• To do:
Rewrite the lines starting with the one containing "Trace every road" and going on through the one containing "road 1 (unclassified): [(87,2),(511,97)]", substituting "walkways" for "footpaths" and leaving everything else unchanged.

• Input for this task:
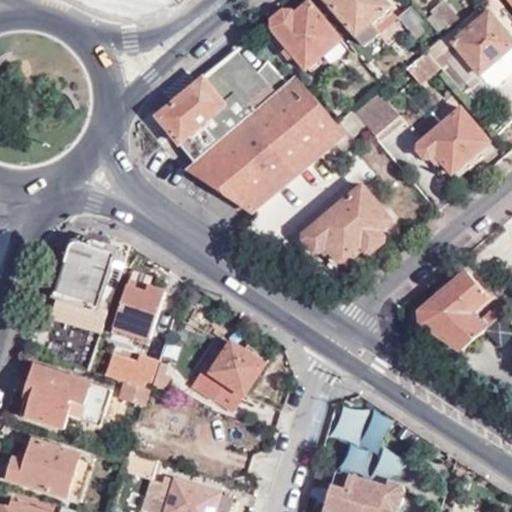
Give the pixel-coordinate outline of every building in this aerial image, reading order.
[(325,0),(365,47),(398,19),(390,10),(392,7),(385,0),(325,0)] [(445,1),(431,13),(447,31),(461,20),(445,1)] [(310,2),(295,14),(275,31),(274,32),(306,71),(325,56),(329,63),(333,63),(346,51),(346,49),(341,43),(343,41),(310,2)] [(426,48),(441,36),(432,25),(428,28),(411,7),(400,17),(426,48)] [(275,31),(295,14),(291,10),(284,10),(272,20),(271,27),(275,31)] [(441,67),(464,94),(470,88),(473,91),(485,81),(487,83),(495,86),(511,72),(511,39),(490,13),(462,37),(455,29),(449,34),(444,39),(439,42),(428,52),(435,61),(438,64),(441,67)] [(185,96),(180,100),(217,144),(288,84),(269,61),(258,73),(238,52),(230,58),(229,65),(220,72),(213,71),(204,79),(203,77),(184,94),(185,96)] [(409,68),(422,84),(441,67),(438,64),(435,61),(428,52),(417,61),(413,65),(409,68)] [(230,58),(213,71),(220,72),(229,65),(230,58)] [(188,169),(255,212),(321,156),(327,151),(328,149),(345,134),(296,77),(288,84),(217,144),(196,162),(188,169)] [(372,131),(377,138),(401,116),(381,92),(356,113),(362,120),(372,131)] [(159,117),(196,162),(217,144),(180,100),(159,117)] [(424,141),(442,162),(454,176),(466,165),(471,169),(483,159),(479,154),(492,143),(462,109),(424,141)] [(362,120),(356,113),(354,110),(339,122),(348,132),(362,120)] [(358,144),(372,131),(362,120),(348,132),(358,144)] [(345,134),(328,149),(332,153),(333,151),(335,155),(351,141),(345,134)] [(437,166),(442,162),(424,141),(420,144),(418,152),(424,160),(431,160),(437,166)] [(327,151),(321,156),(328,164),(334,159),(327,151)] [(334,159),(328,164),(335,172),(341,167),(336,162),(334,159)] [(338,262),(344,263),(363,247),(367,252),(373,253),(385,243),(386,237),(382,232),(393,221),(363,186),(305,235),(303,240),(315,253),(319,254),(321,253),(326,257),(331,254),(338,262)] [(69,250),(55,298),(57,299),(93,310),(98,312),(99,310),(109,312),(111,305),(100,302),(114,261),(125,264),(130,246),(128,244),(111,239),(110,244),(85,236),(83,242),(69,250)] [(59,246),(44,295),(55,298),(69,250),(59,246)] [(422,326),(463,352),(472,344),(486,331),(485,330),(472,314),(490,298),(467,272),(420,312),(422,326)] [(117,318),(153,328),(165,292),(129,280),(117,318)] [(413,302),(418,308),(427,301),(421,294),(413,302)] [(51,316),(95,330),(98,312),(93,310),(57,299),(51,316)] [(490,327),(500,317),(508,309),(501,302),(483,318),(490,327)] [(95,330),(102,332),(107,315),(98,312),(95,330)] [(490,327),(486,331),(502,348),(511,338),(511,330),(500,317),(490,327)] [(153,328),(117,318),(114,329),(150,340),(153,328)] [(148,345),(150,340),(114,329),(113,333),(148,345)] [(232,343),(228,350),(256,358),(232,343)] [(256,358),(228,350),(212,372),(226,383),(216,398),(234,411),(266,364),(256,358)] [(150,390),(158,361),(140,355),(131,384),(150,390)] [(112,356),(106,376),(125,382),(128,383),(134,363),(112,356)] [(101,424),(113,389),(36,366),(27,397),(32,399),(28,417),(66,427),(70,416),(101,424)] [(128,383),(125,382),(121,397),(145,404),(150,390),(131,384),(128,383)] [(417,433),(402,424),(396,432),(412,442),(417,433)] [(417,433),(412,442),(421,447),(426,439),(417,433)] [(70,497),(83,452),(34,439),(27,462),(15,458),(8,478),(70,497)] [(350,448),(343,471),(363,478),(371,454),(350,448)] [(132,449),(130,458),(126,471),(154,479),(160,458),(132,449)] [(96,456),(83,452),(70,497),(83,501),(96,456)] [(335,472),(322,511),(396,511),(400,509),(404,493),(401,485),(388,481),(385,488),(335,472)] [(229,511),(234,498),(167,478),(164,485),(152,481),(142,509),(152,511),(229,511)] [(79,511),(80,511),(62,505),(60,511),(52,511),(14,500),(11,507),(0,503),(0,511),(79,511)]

--

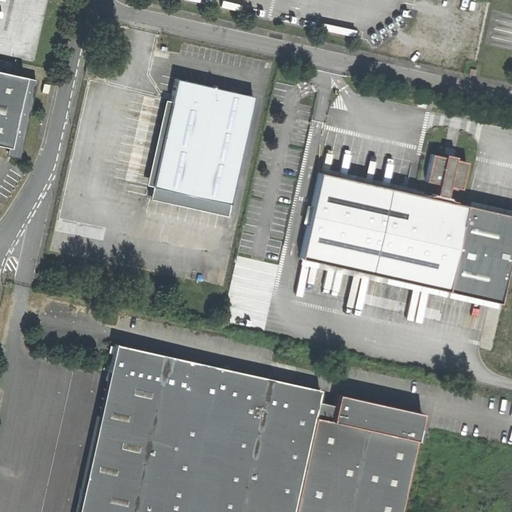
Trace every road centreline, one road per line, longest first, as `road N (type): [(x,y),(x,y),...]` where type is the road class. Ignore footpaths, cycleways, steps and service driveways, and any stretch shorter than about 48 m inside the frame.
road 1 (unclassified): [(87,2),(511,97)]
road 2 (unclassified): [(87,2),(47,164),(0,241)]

==

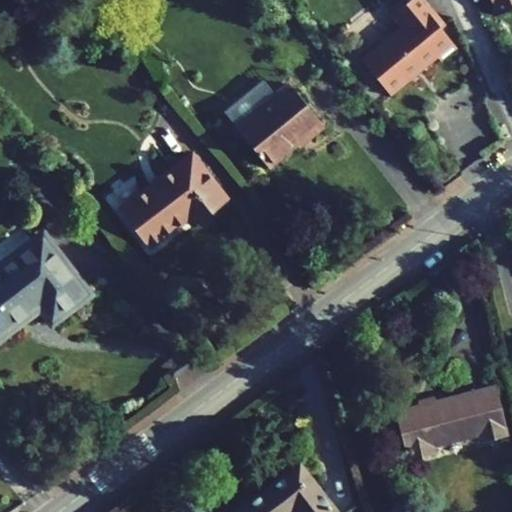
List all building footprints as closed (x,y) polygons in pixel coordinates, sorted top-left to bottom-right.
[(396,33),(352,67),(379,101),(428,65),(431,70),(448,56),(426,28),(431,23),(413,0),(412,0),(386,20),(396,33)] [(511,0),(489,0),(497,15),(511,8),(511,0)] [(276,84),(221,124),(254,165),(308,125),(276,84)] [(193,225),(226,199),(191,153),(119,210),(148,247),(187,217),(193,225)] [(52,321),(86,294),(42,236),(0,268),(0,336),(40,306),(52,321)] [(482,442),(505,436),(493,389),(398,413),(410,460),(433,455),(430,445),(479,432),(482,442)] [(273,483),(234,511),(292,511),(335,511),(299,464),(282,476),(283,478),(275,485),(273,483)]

• Exercise output:
Trace every road centreline, one road per line, longest first, as `road N (type): [(x,y),(x,y),...]` where type is the road class. Ignore walkways, cycleways, steps and service driveways, and any stretch shorter than about 48 m inside the frame.
road 1 (unclassified): [(87,2),(511,97)]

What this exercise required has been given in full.